▶ [Task details]:
The result should be the listing below, restated exactly, with its pictures left out.

▶ [Dataset excerpts]:

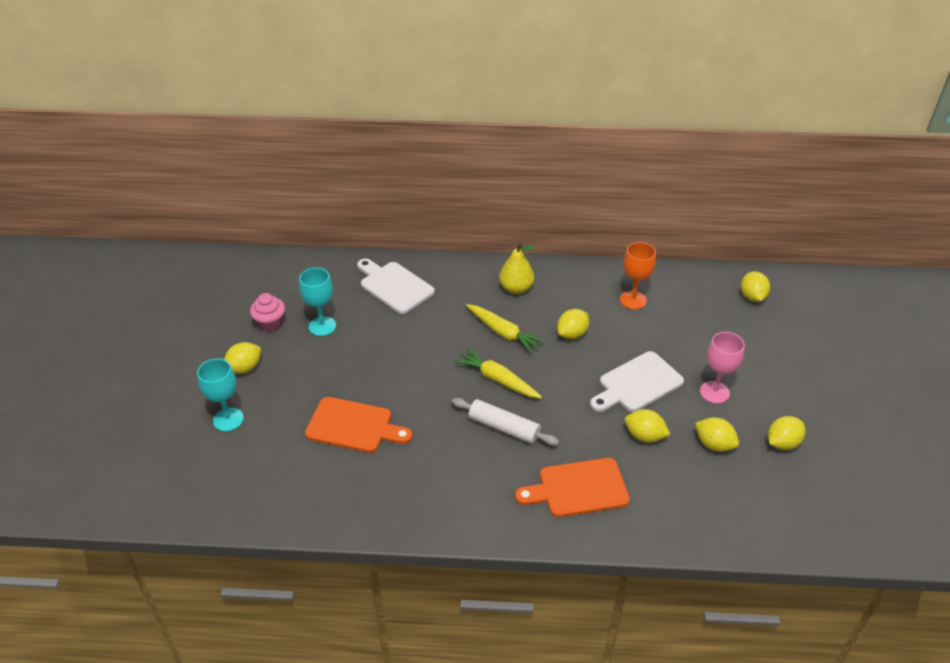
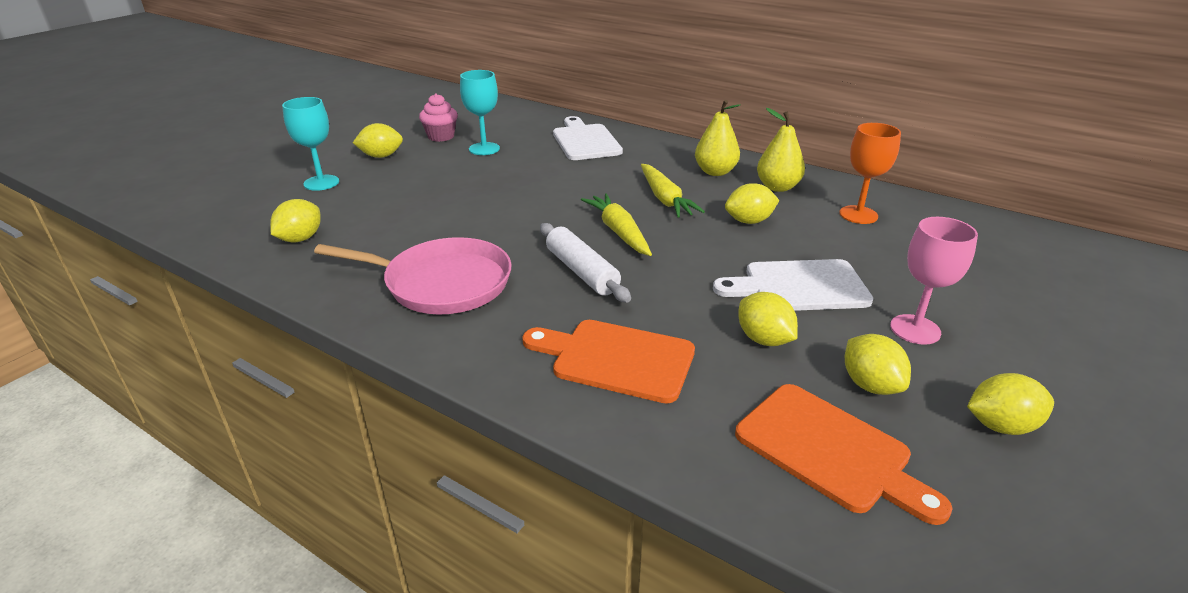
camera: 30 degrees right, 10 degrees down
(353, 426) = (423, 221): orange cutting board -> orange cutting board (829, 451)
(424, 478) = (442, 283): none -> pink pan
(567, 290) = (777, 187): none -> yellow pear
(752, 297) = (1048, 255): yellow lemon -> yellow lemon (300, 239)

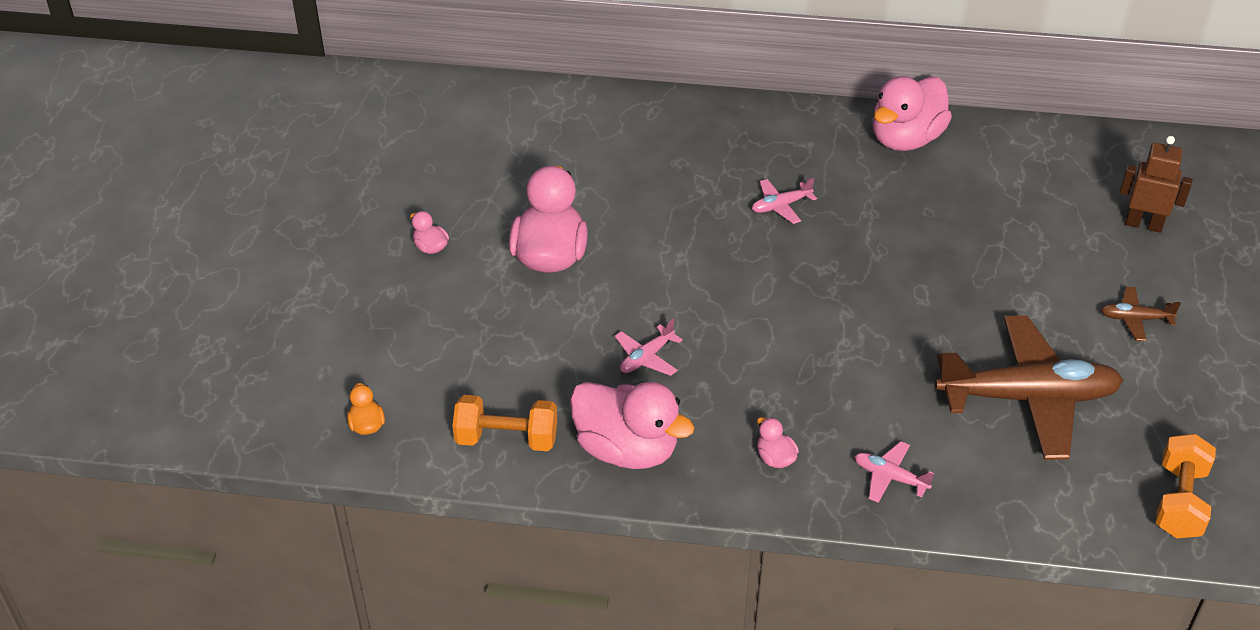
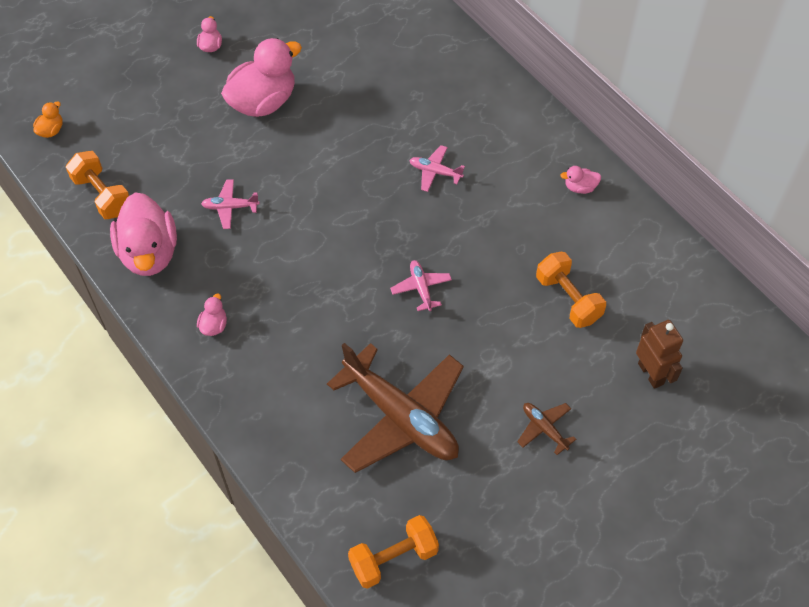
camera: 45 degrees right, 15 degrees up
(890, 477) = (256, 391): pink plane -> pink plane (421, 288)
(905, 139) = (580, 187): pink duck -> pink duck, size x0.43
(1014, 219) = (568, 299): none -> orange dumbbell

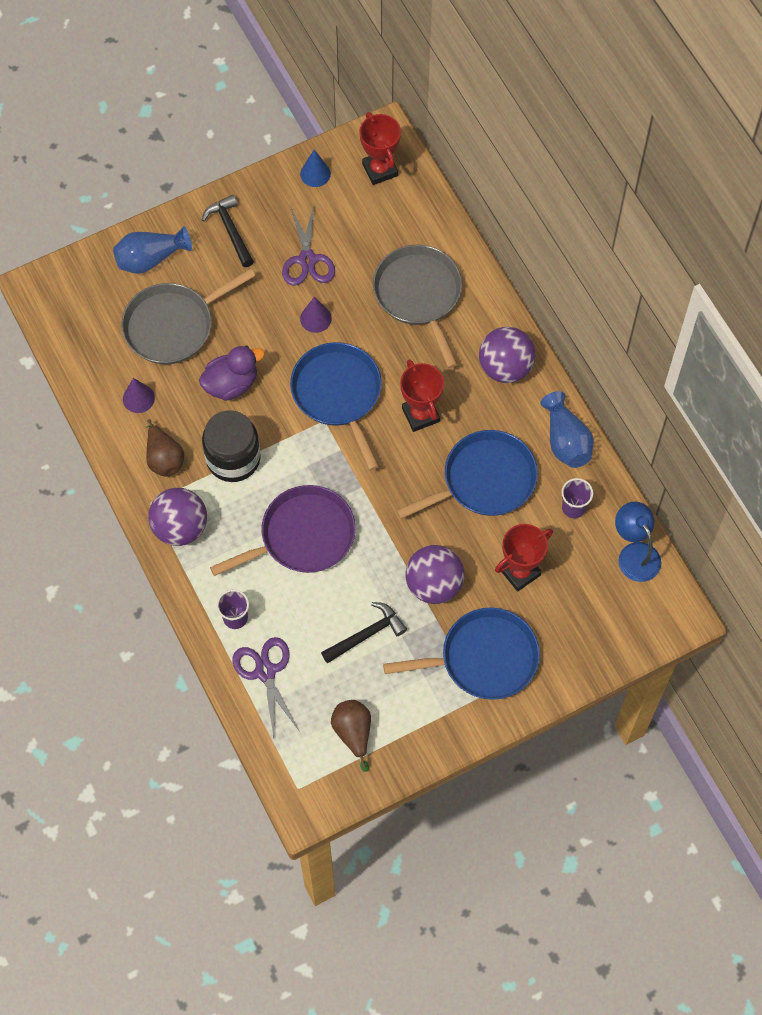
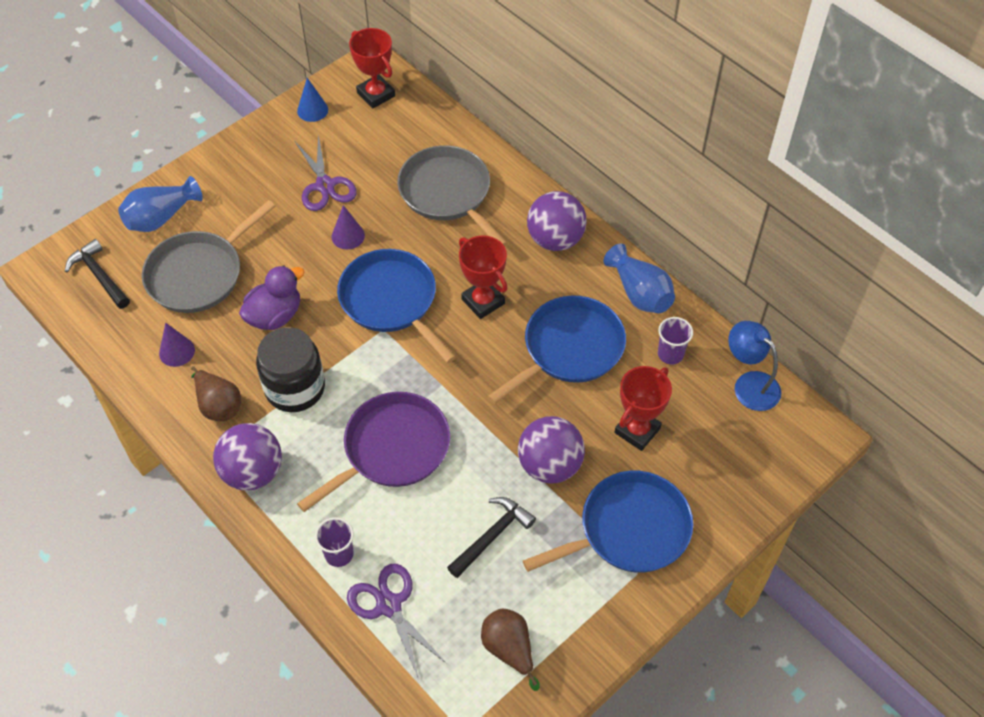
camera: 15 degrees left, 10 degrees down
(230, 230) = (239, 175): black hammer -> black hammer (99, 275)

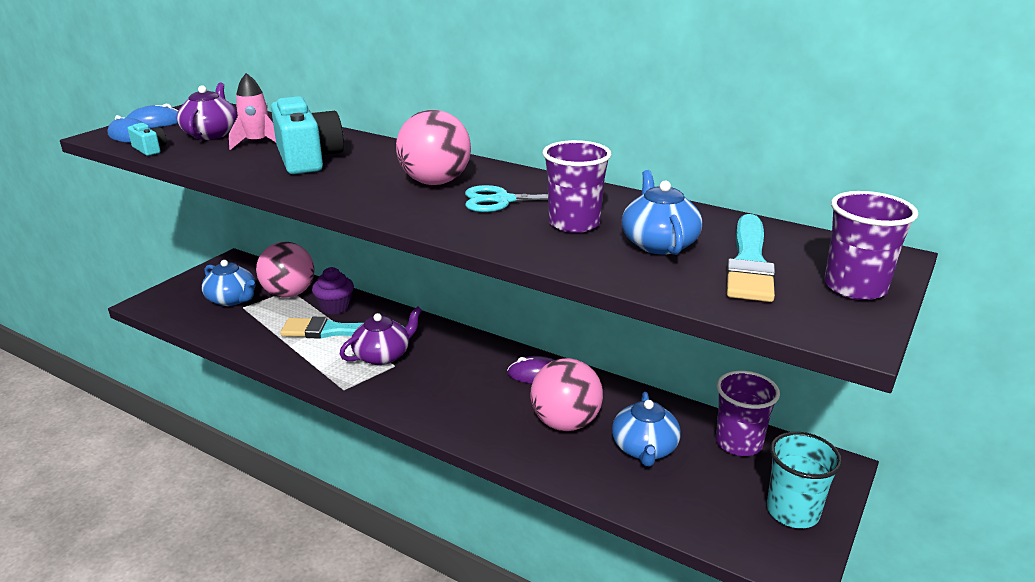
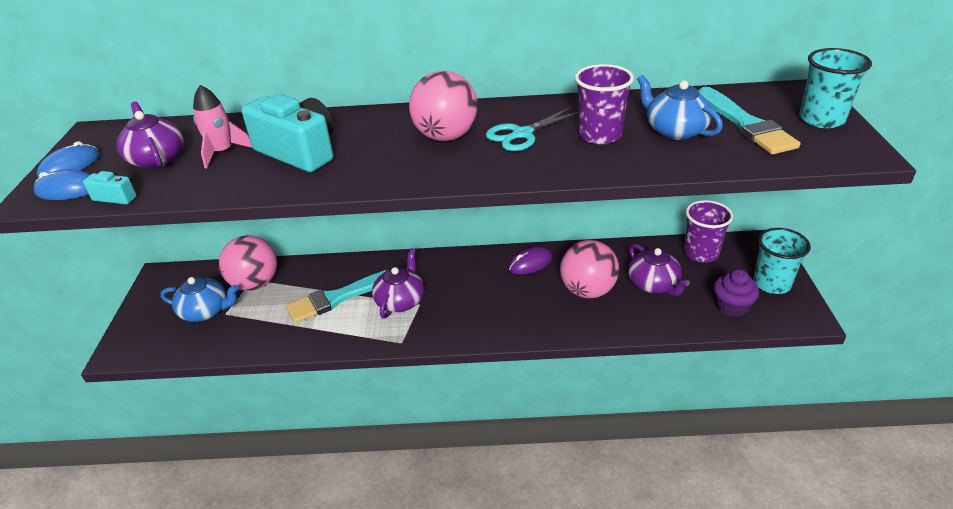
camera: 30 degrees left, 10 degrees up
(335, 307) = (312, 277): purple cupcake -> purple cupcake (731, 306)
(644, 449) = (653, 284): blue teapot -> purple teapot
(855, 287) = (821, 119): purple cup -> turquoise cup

▶ [Expected output]:
camera: 30 degrees right, 10 degrees down
(353, 426) = (423, 221): orange cutting board -> orange cutting board (829, 451)
(424, 478) = (442, 283): none -> pink pan
(567, 290) = (777, 187): none -> yellow pear
(752, 297) = (1048, 255): yellow lemon -> yellow lemon (300, 239)

camera: 45 degrees right, 15 degrees up
(890, 477) = (256, 391): pink plane -> pink plane (421, 288)
(905, 139) = (580, 187): pink duck -> pink duck, size x0.43
(1014, 219) = (568, 299): none -> orange dumbbell

camera: 15 degrees left, 10 degrees down
(230, 230) = (239, 175): black hammer -> black hammer (99, 275)

camera: 30 degrees left, 10 degrees up
(335, 307) = (312, 277): purple cupcake -> purple cupcake (731, 306)
(644, 449) = (653, 284): blue teapot -> purple teapot
(855, 287) = (821, 119): purple cup -> turquoise cup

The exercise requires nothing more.